Assignment | A faithful transcript of every entry is required; pictures do not belong in it.

[[ Records to use open ]]

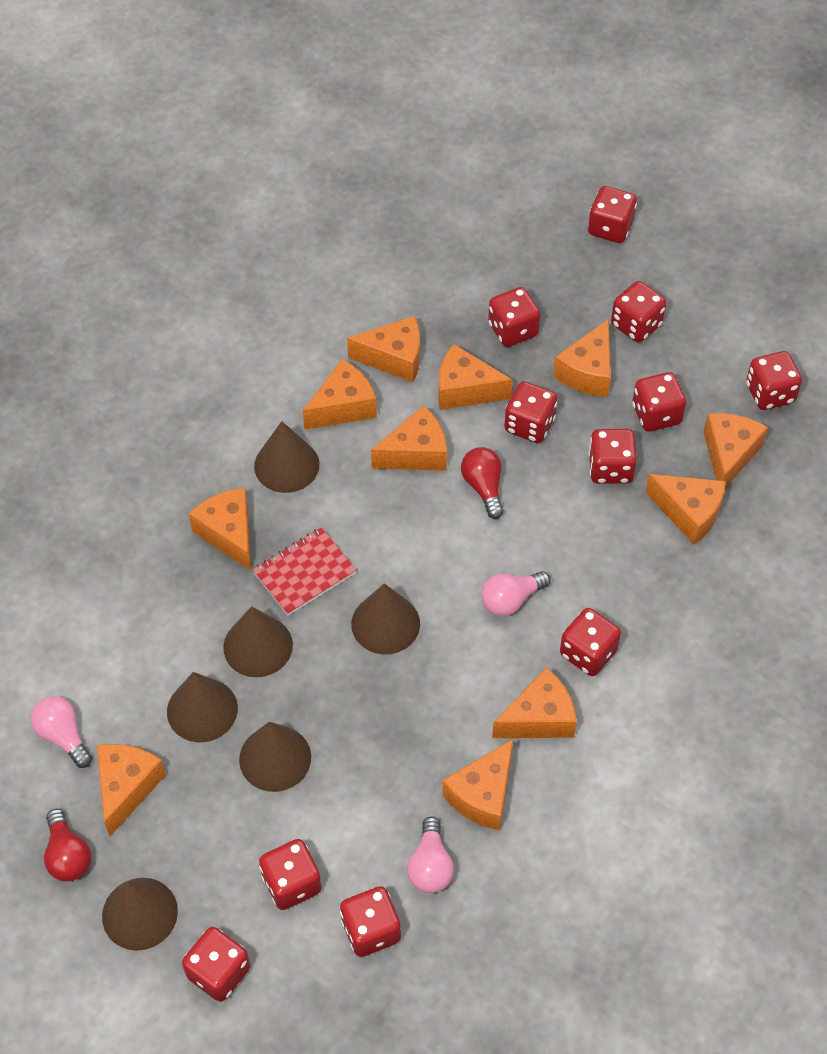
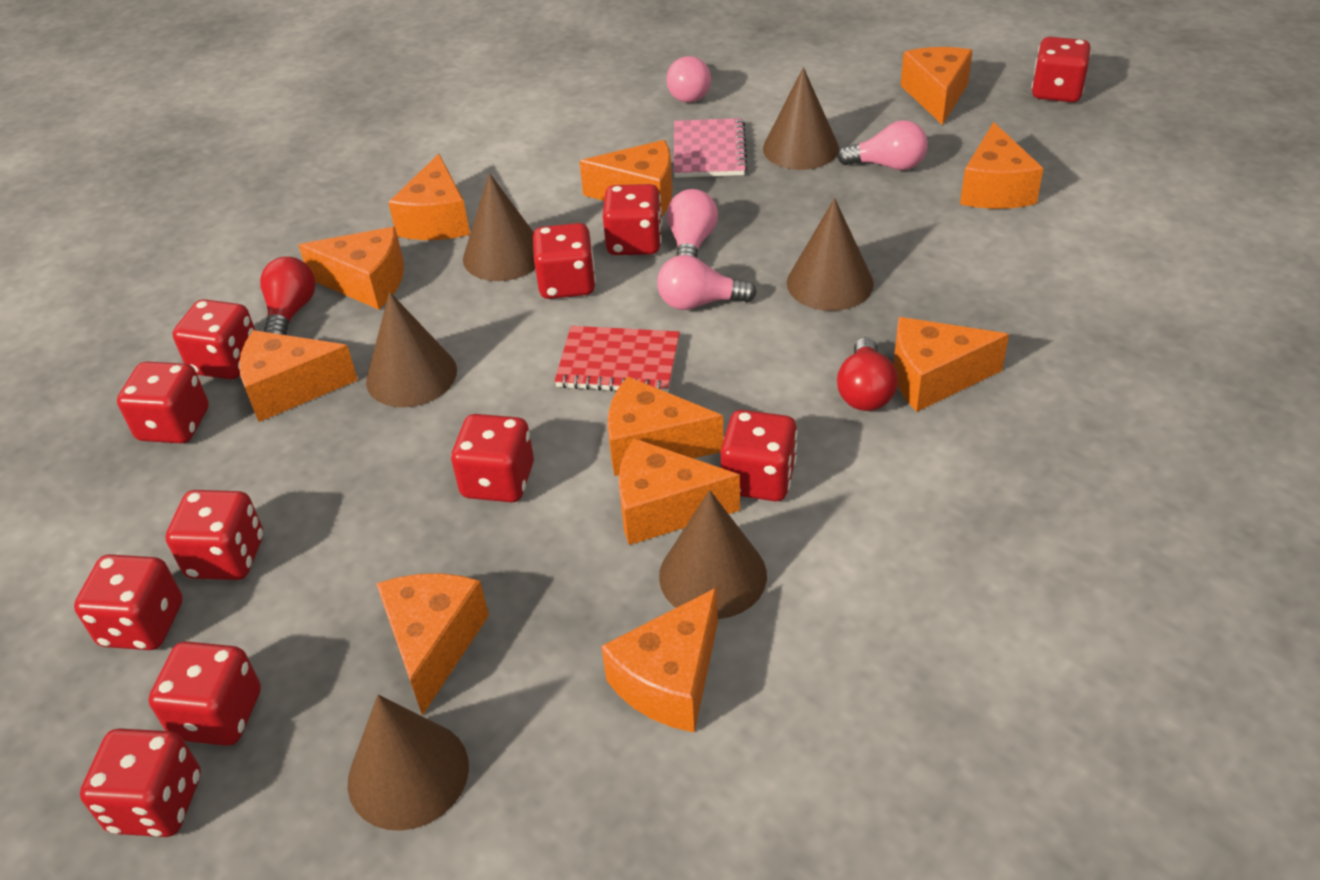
pink light bulb: 3 -> 4
pink notebook: 0 -> 1

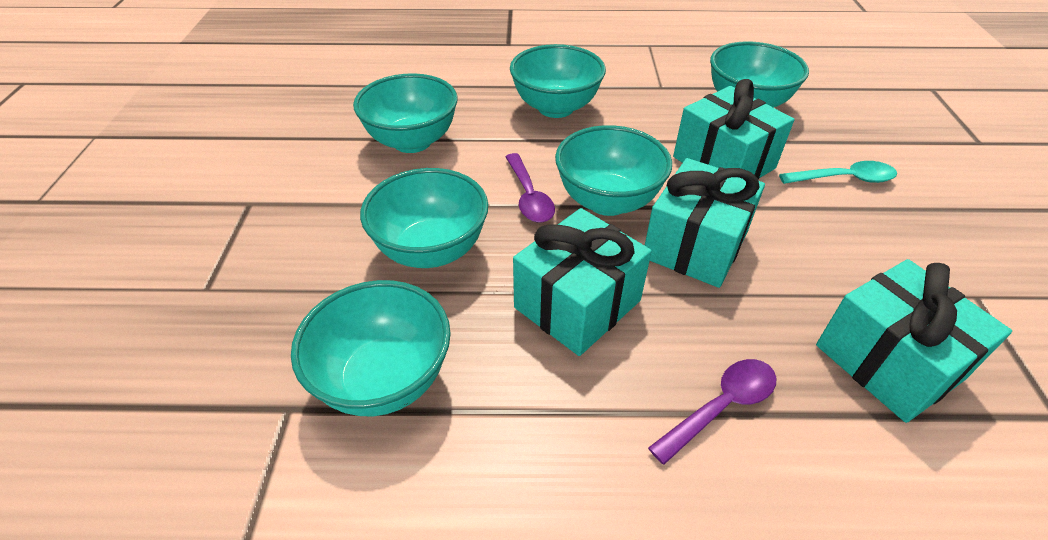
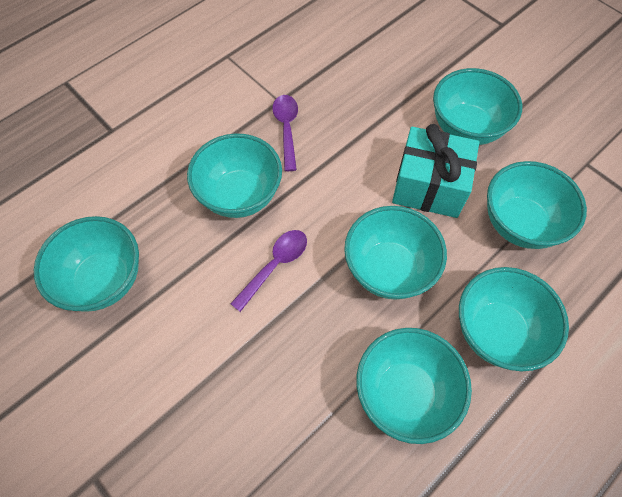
turquoise bowl: 6 -> 7
turquoise gift: 4 -> 1
turquoise spoon: 1 -> 0

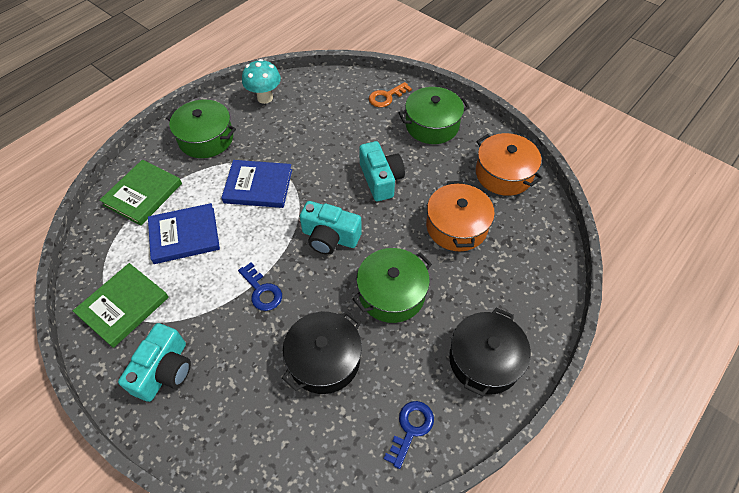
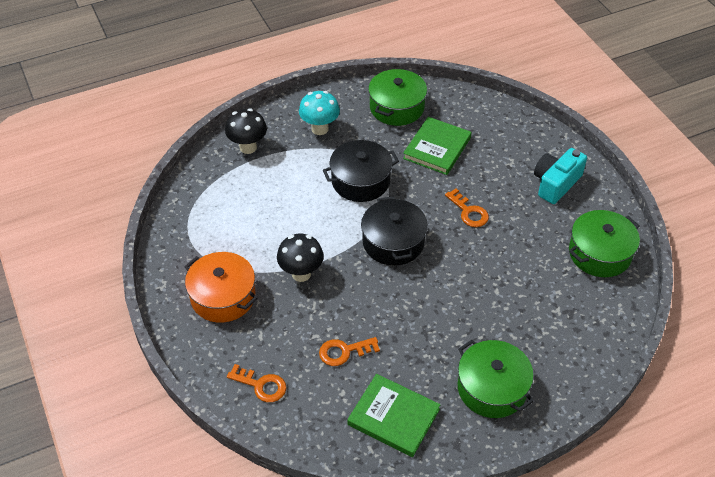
black mushroom: 0 -> 2
blue book: 2 -> 0
blue key: 2 -> 0
orange key: 1 -> 3
orange pot: 2 -> 1
turquoise camera: 3 -> 1

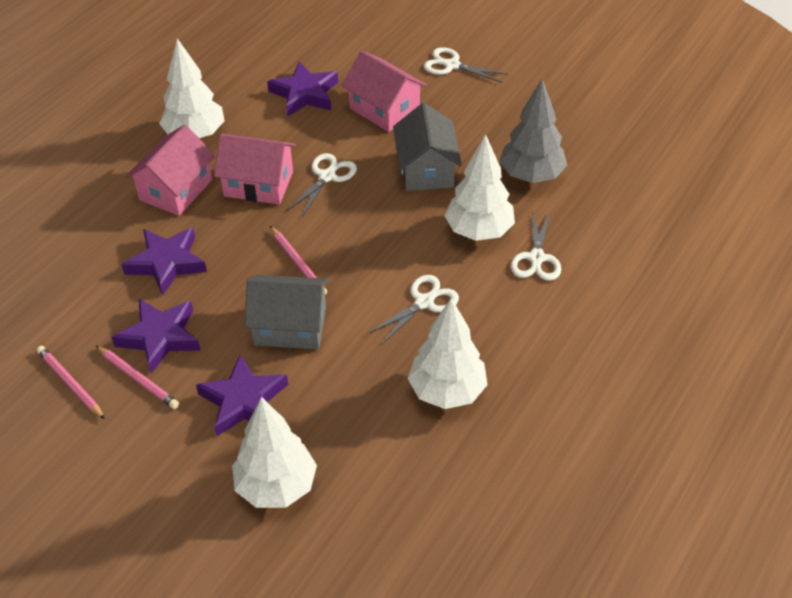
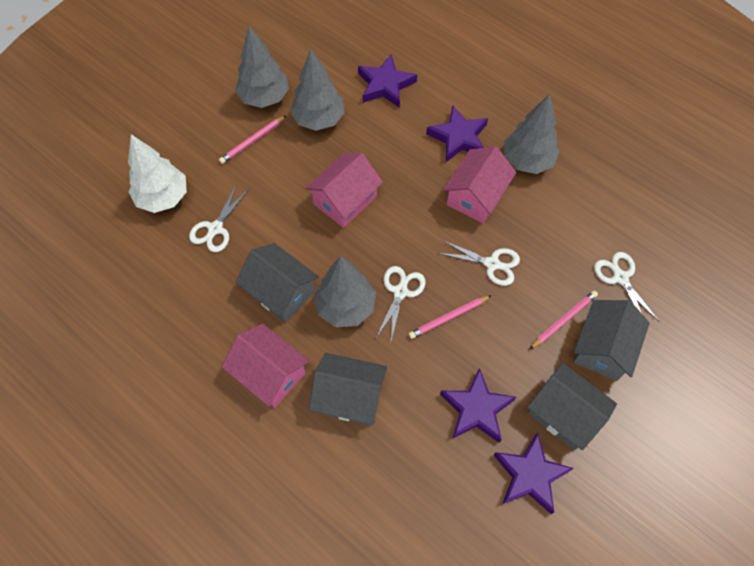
grey house: 2 -> 4
grey tree: 1 -> 4
white tree: 4 -> 1

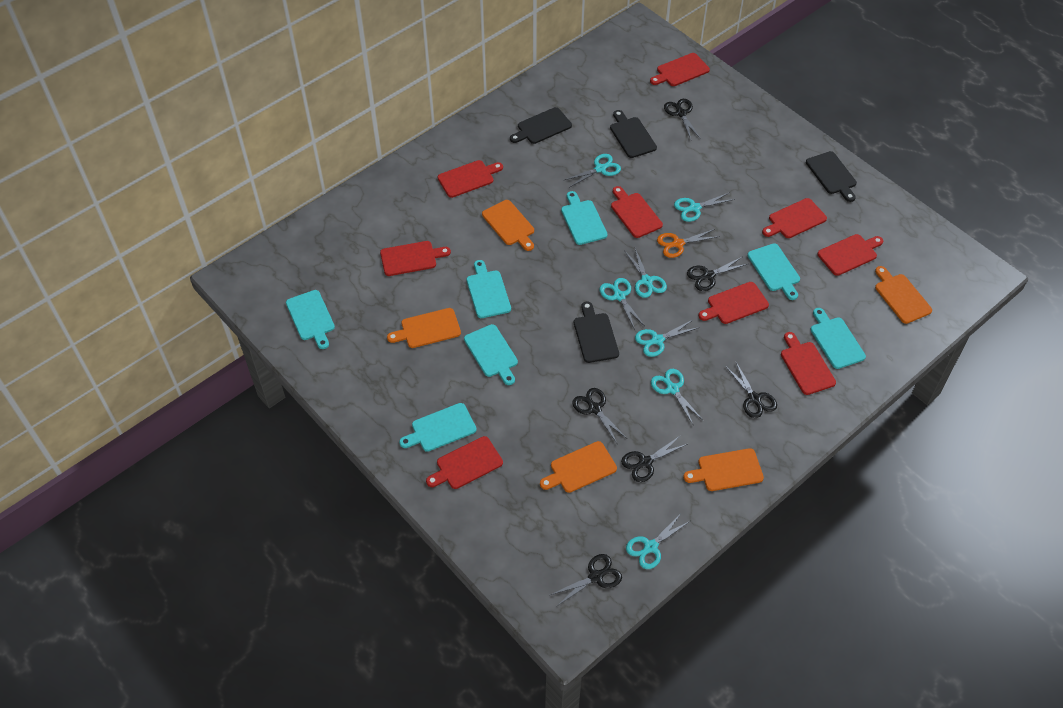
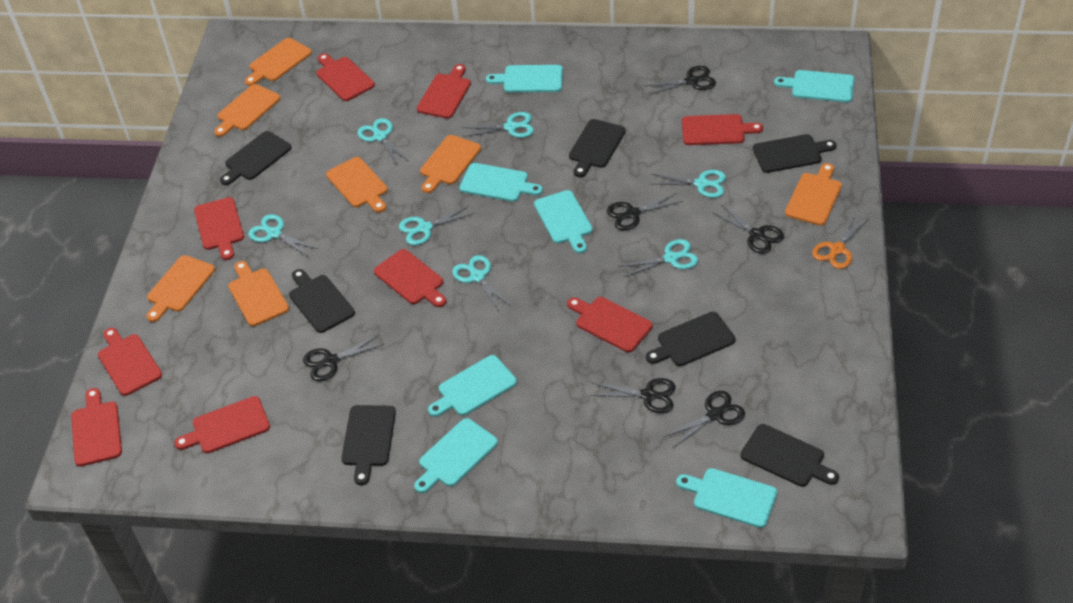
black cutting board: 4 -> 7
orange cutting board: 5 -> 7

[[ Records to use closed ]]

Answer space |
pink light bulb: 3 -> 4
pink notebook: 0 -> 1

turquoise bowl: 6 -> 7
turquoise gift: 4 -> 1
turquoise spoon: 1 -> 0

black mushroom: 0 -> 2
blue book: 2 -> 0
blue key: 2 -> 0
orange key: 1 -> 3
orange pot: 2 -> 1
turquoise camera: 3 -> 1

grey house: 2 -> 4
grey tree: 1 -> 4
white tree: 4 -> 1

black cutting board: 4 -> 7
orange cutting board: 5 -> 7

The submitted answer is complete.